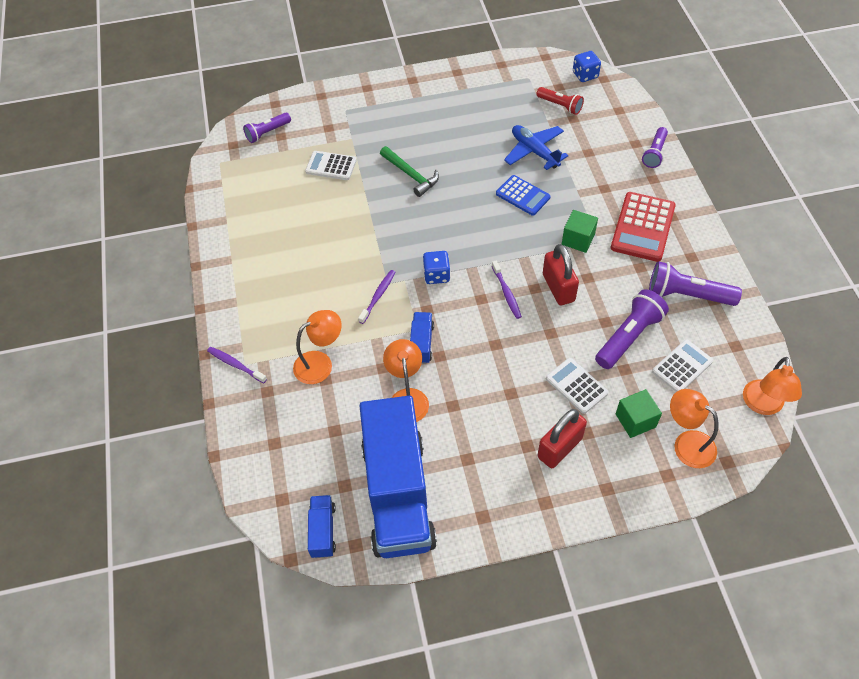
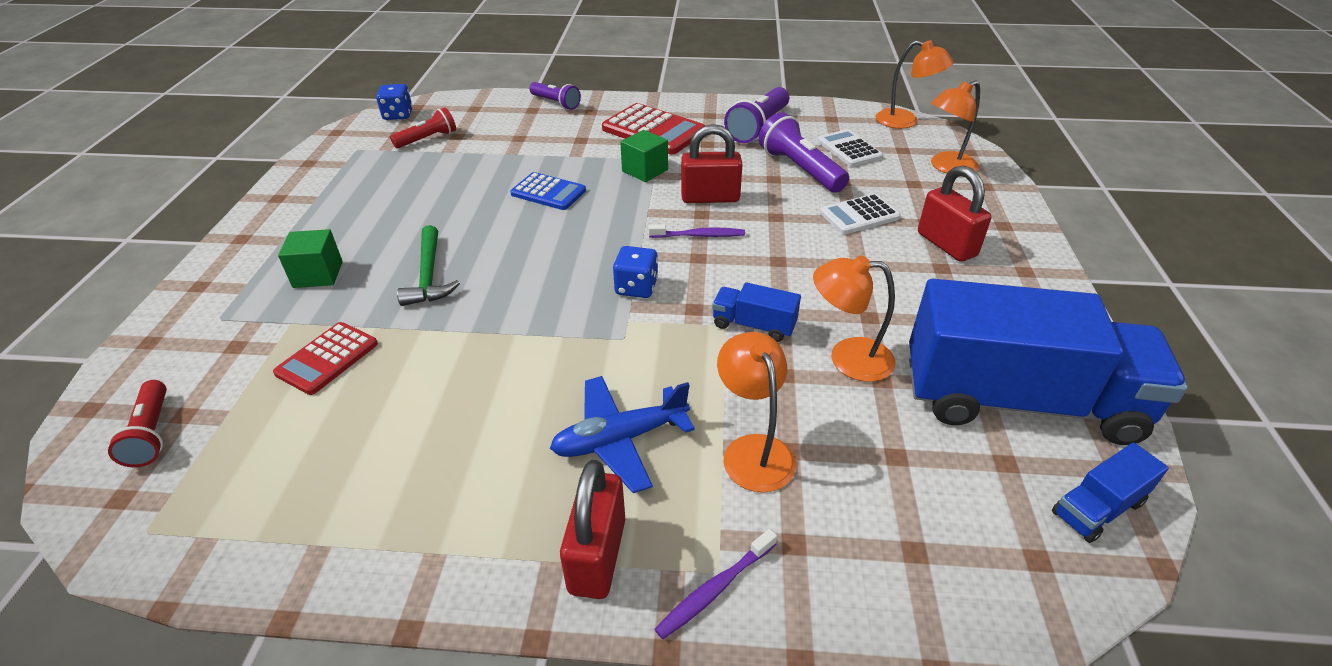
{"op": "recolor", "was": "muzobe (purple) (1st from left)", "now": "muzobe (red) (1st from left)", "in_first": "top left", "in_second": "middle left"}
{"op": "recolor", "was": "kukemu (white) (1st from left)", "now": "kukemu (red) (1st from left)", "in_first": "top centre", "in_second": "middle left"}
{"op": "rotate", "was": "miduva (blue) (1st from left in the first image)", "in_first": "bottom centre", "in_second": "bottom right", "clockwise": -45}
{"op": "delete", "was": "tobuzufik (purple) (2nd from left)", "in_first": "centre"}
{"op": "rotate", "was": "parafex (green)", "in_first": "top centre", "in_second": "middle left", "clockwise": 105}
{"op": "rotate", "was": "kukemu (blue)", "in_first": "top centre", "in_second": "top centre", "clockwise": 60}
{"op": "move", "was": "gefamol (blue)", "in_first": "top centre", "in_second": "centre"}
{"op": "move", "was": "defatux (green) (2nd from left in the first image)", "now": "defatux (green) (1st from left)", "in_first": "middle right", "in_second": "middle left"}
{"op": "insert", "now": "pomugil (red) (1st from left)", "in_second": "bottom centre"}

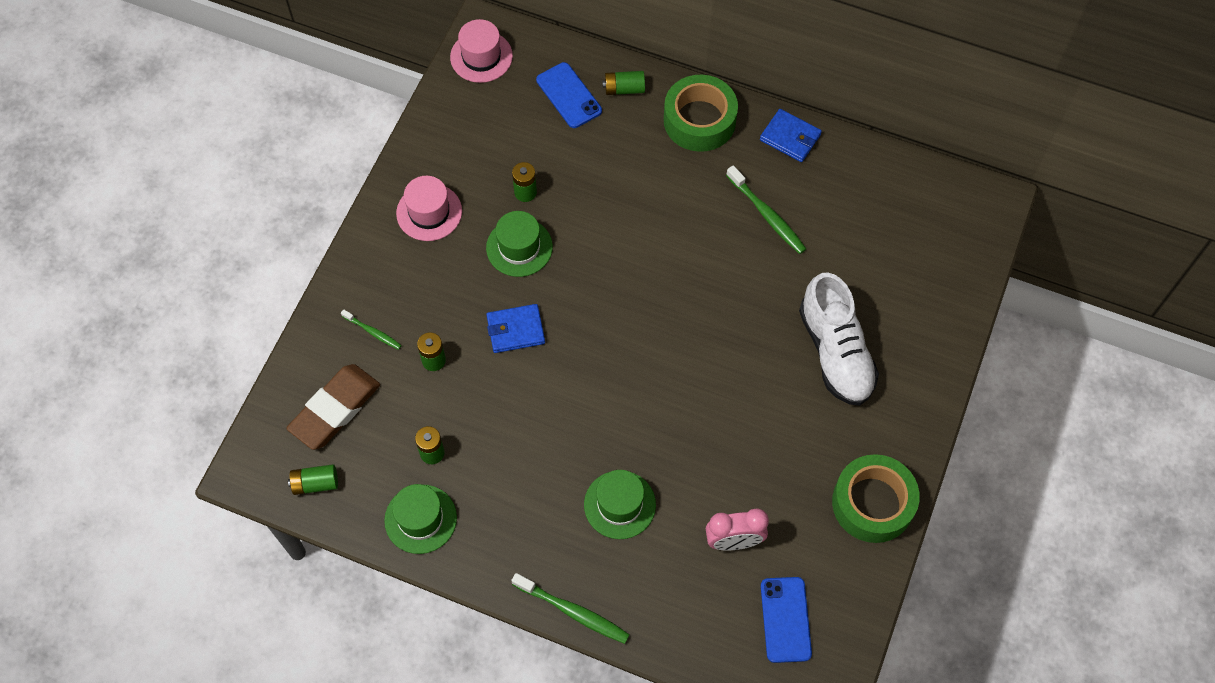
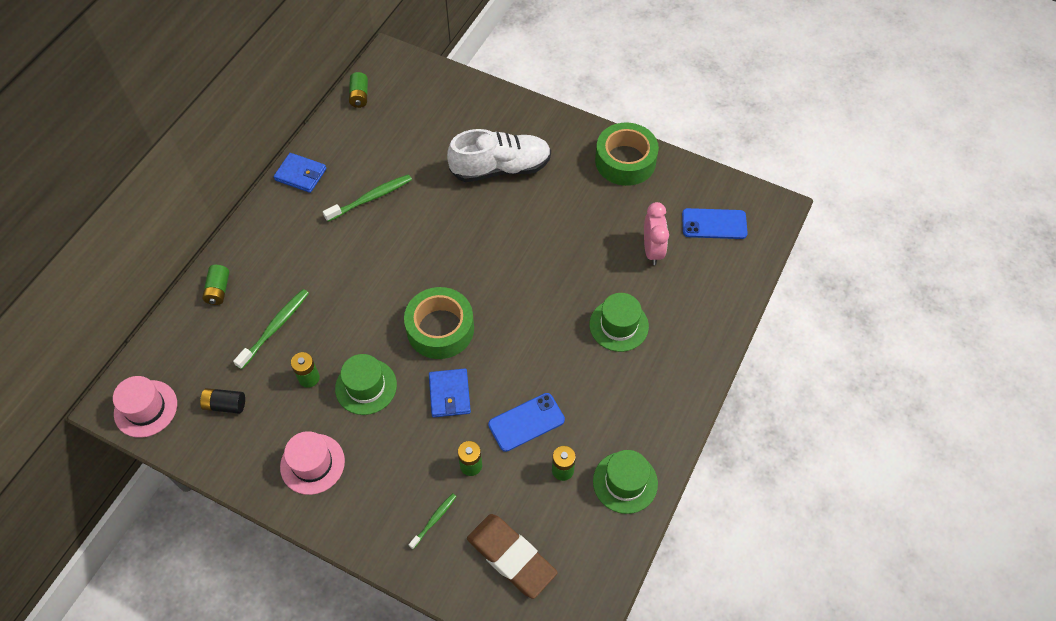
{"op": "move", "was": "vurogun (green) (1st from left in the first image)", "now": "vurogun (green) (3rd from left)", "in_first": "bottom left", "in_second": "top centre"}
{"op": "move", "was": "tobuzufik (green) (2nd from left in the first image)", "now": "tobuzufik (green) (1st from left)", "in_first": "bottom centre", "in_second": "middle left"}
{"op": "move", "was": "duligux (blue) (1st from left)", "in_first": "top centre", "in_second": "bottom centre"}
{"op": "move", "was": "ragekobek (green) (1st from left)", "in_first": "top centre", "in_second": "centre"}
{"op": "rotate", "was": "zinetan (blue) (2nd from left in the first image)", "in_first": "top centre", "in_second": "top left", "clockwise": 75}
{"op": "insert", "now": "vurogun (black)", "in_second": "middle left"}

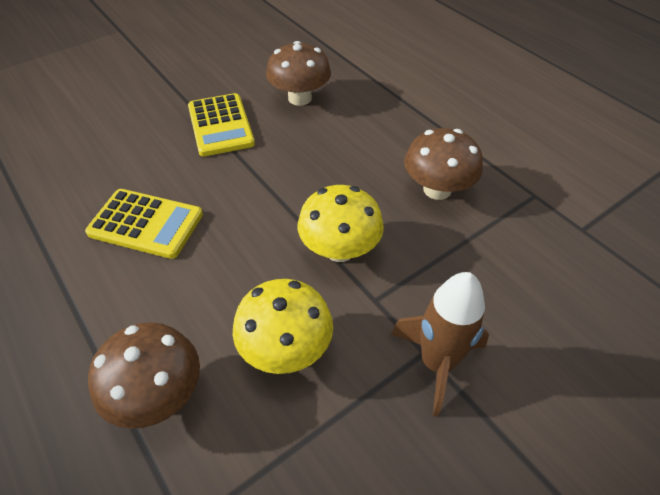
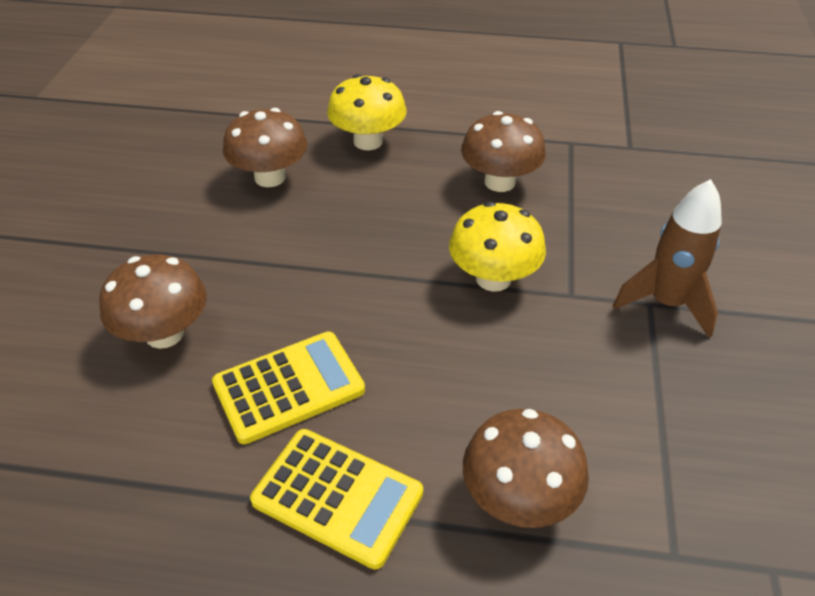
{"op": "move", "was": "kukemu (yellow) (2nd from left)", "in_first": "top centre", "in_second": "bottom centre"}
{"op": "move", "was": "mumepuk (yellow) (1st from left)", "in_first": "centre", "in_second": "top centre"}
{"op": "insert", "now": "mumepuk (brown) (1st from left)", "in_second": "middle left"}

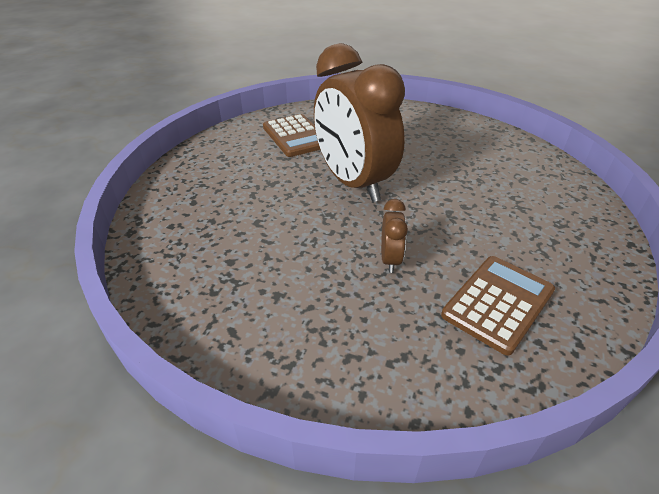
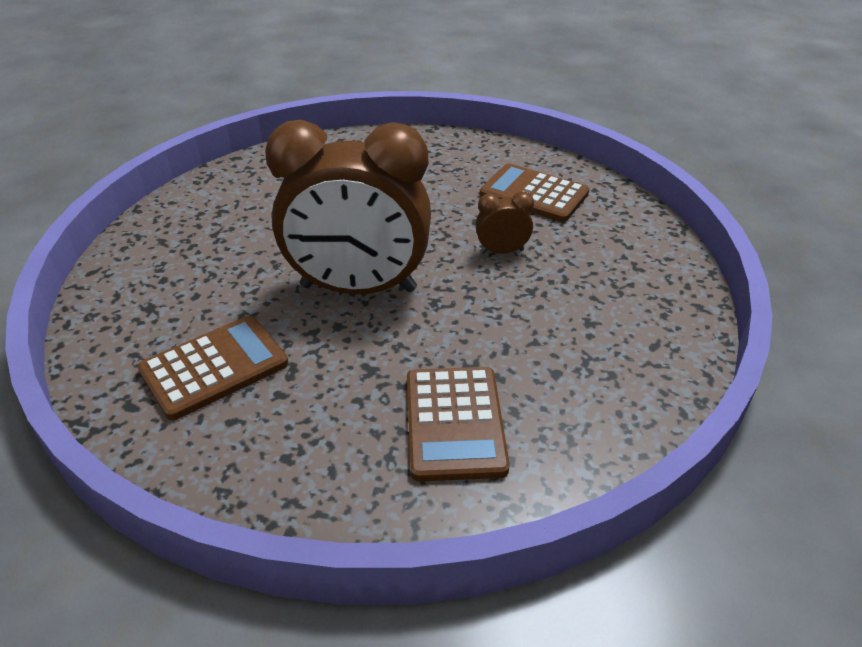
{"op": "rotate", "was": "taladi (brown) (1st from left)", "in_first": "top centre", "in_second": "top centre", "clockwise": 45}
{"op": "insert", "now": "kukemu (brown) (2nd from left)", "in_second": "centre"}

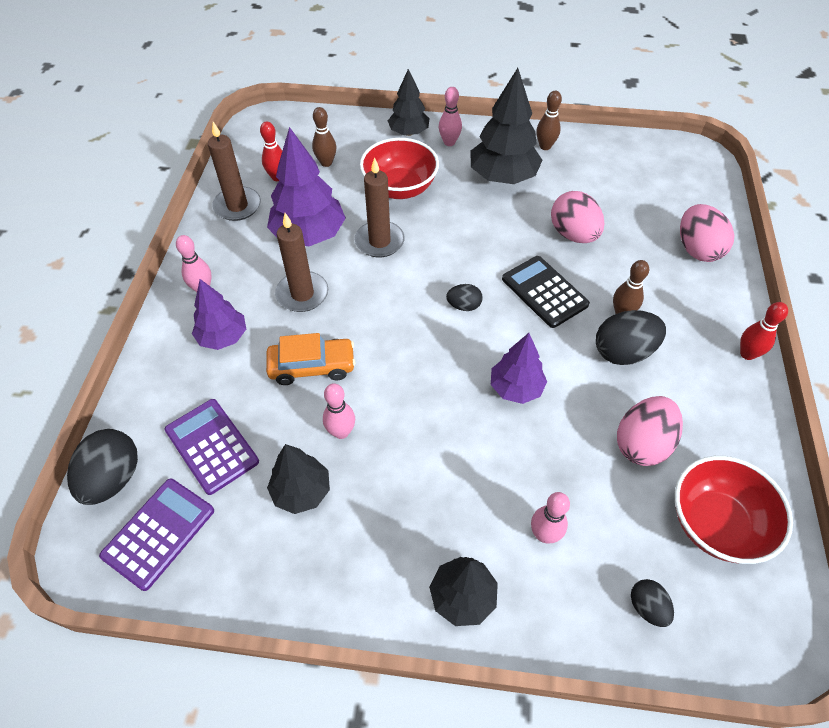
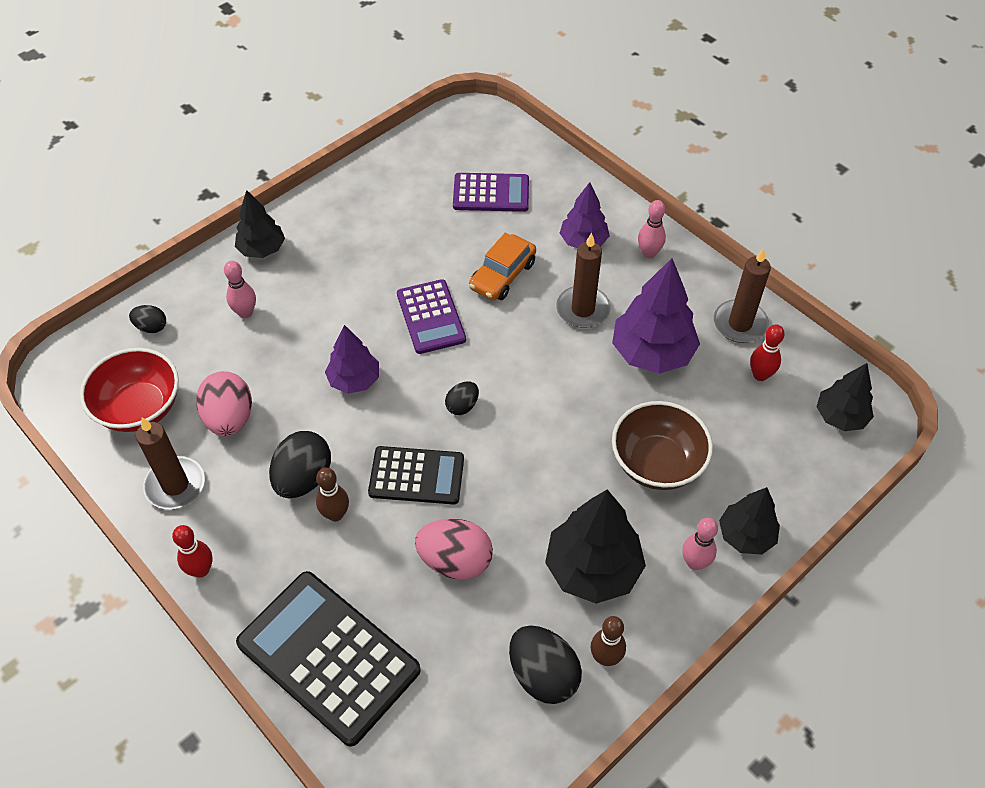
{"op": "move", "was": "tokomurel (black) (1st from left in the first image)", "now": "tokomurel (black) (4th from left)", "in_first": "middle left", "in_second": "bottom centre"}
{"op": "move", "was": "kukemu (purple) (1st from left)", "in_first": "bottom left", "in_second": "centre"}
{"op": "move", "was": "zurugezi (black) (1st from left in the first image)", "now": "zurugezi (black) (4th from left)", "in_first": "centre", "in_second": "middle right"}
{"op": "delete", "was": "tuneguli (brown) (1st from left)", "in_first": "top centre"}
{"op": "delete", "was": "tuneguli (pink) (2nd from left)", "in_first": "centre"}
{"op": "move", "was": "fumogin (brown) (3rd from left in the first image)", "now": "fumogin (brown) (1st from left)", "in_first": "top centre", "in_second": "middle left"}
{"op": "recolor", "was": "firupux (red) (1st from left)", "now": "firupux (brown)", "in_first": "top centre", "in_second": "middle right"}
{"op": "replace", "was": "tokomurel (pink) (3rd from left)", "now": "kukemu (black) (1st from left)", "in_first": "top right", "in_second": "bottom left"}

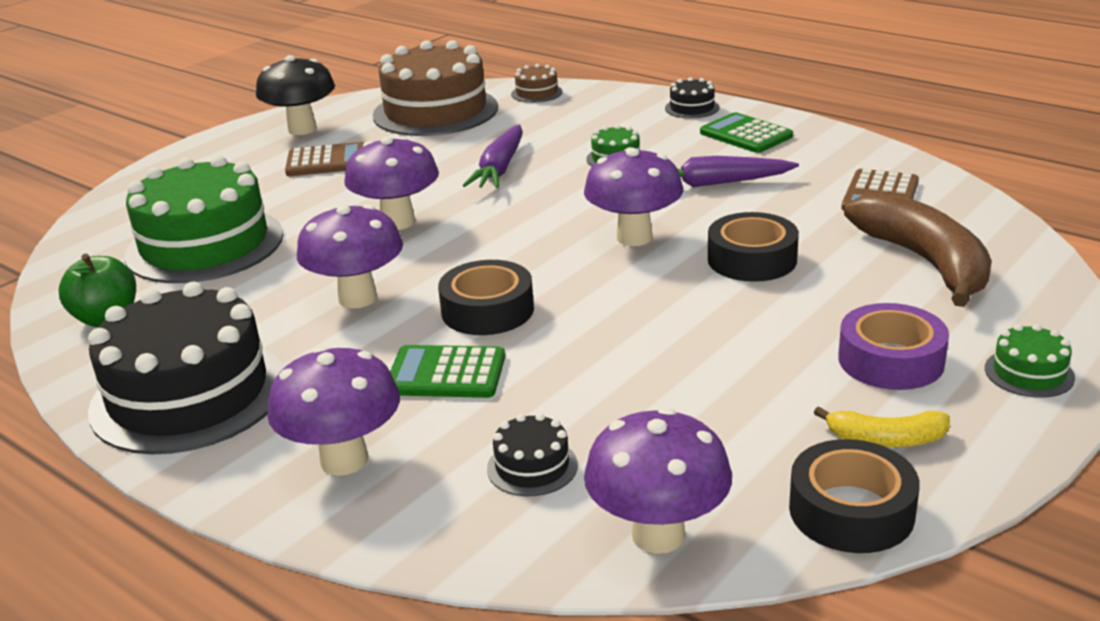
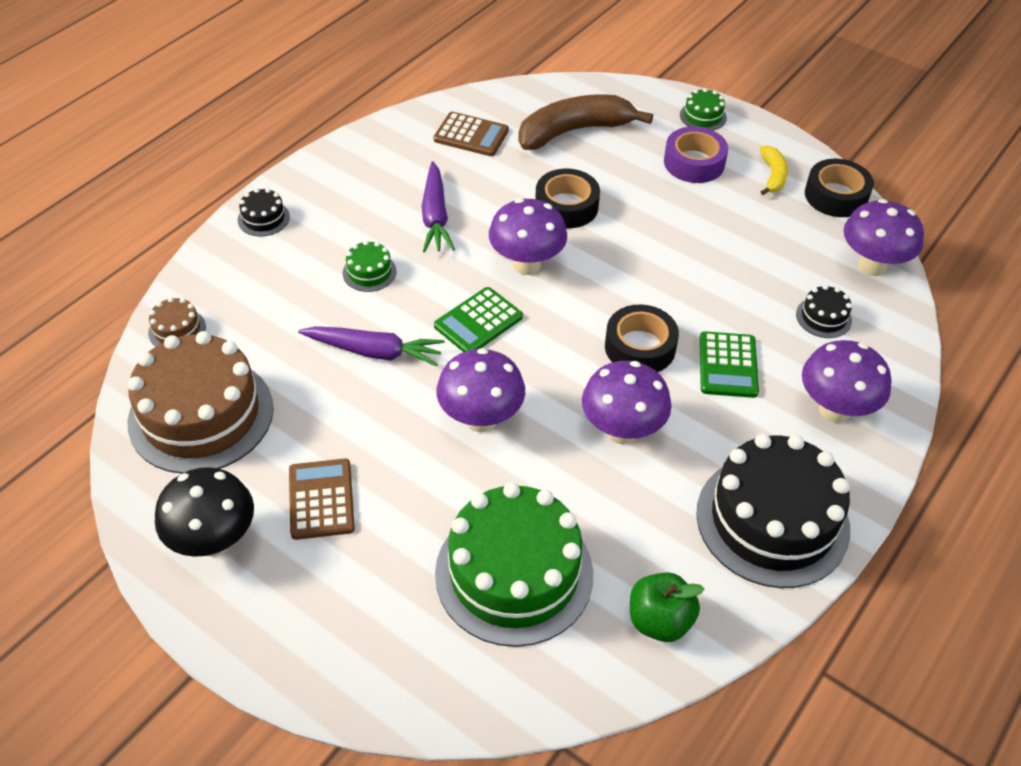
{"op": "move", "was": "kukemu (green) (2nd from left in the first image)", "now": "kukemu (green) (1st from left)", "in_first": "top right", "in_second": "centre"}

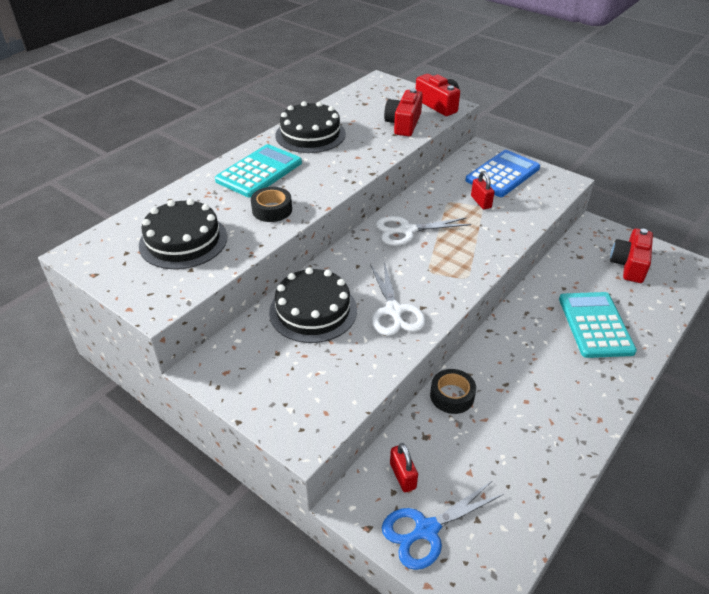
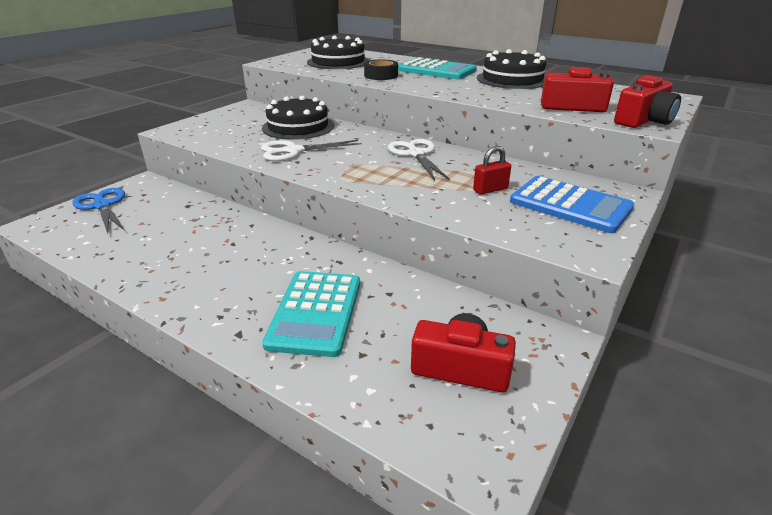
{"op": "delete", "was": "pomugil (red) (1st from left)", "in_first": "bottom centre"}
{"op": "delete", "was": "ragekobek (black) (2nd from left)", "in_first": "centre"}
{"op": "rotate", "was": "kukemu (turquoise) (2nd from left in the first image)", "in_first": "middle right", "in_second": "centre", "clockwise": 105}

===============

Your reply should consist solely of the lines above, from the opening line through the line with "(white) (1st from", reproduced exactly and without pictures.

{"op": "recolor", "was": "muzobe (purple) (1st from left)", "now": "muzobe (red) (1st from left)", "in_first": "top left", "in_second": "middle left"}
{"op": "recolor", "was": "kukemu (white) (1st from left)", "now": "kukemu (red) (1st from left)", "in_first": "top centre", "in_second": "middle left"}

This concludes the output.